Material provided Start Marker

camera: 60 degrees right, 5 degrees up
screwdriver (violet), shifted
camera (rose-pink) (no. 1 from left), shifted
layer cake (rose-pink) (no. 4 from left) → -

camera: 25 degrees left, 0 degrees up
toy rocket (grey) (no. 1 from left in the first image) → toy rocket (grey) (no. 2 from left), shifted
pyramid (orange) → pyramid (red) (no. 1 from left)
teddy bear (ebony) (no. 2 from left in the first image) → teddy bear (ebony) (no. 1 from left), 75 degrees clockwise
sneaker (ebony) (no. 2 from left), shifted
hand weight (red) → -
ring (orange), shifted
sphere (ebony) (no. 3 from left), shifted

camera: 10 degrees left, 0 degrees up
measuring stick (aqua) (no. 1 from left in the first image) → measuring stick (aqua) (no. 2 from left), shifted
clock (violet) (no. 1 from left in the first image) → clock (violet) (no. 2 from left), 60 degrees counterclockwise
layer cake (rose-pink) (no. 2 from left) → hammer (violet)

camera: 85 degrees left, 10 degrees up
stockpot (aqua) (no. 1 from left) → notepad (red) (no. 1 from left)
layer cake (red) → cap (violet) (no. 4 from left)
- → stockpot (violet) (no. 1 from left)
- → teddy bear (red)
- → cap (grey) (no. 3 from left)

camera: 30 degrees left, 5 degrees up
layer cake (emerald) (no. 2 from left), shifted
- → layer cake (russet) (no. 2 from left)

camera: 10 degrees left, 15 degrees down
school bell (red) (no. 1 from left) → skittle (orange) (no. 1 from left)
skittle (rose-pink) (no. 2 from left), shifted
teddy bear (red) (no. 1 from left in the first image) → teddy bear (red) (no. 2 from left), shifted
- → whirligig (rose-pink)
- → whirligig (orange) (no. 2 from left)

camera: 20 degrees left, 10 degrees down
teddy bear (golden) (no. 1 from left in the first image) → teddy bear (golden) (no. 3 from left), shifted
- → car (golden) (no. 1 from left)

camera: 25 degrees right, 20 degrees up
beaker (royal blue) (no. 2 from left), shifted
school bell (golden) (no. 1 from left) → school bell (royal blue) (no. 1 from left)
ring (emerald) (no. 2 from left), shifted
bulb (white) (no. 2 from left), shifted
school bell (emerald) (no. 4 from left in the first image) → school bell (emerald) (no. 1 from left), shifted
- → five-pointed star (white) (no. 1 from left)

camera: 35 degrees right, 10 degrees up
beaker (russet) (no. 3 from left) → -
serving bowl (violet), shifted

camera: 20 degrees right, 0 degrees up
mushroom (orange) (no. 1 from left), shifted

Material provided End Marker

* **Work to complete**
Write out every entry verbatim.

* **Exercise solution**
camera: 60 degrees right, 5 degrees up
screwdriver (violet), shifted
camera (rose-pink) (no. 1 from left), shifted
layer cake (rose-pink) (no. 4 from left) → -

camera: 25 degrees left, 0 degrees up
toy rocket (grey) (no. 1 from left in the first image) → toy rocket (grey) (no. 2 from left), shifted
pyramid (orange) → pyramid (red) (no. 1 from left)
teddy bear (ebony) (no. 2 from left in the first image) → teddy bear (ebony) (no. 1 from left), 75 degrees clockwise
sneaker (ebony) (no. 2 from left), shifted
hand weight (red) → -
ring (orange), shifted
sphere (ebony) (no. 3 from left), shifted

camera: 10 degrees left, 0 degrees up
measuring stick (aqua) (no. 1 from left in the first image) → measuring stick (aqua) (no. 2 from left), shifted
clock (violet) (no. 1 from left in the first image) → clock (violet) (no. 2 from left), 60 degrees counterclockwise
layer cake (rose-pink) (no. 2 from left) → hammer (violet)

camera: 85 degrees left, 10 degrees up
stockpot (aqua) (no. 1 from left) → notepad (red) (no. 1 from left)
layer cake (red) → cap (violet) (no. 4 from left)
- → stockpot (violet) (no. 1 from left)
- → teddy bear (red)
- → cap (grey) (no. 3 from left)

camera: 30 degrees left, 5 degrees up
layer cake (emerald) (no. 2 from left), shifted
- → layer cake (russet) (no. 2 from left)

camera: 10 degrees left, 15 degrees down
school bell (red) (no. 1 from left) → skittle (orange) (no. 1 from left)
skittle (rose-pink) (no. 2 from left), shifted
teddy bear (red) (no. 1 from left in the first image) → teddy bear (red) (no. 2 from left), shifted
- → whirligig (rose-pink)
- → whirligig (orange) (no. 2 from left)

camera: 20 degrees left, 10 degrees down
teddy bear (golden) (no. 1 from left in the first image) → teddy bear (golden) (no. 3 from left), shifted
- → car (golden) (no. 1 from left)

camera: 25 degrees right, 20 degrees up
beaker (royal blue) (no. 2 from left), shifted
school bell (golden) (no. 1 from left) → school bell (royal blue) (no. 1 from left)
ring (emerald) (no. 2 from left), shifted
bulb (white) (no. 2 from left), shifted
school bell (emerald) (no. 4 from left in the first image) → school bell (emerald) (no. 1 from left), shifted
- → five-pointed star (white) (no. 1 from left)

camera: 35 degrees right, 10 degrees up
beaker (russet) (no. 3 from left) → -
serving bowl (violet), shifted

camera: 20 degrees right, 0 degrees up
mushroom (orange) (no. 1 from left), shifted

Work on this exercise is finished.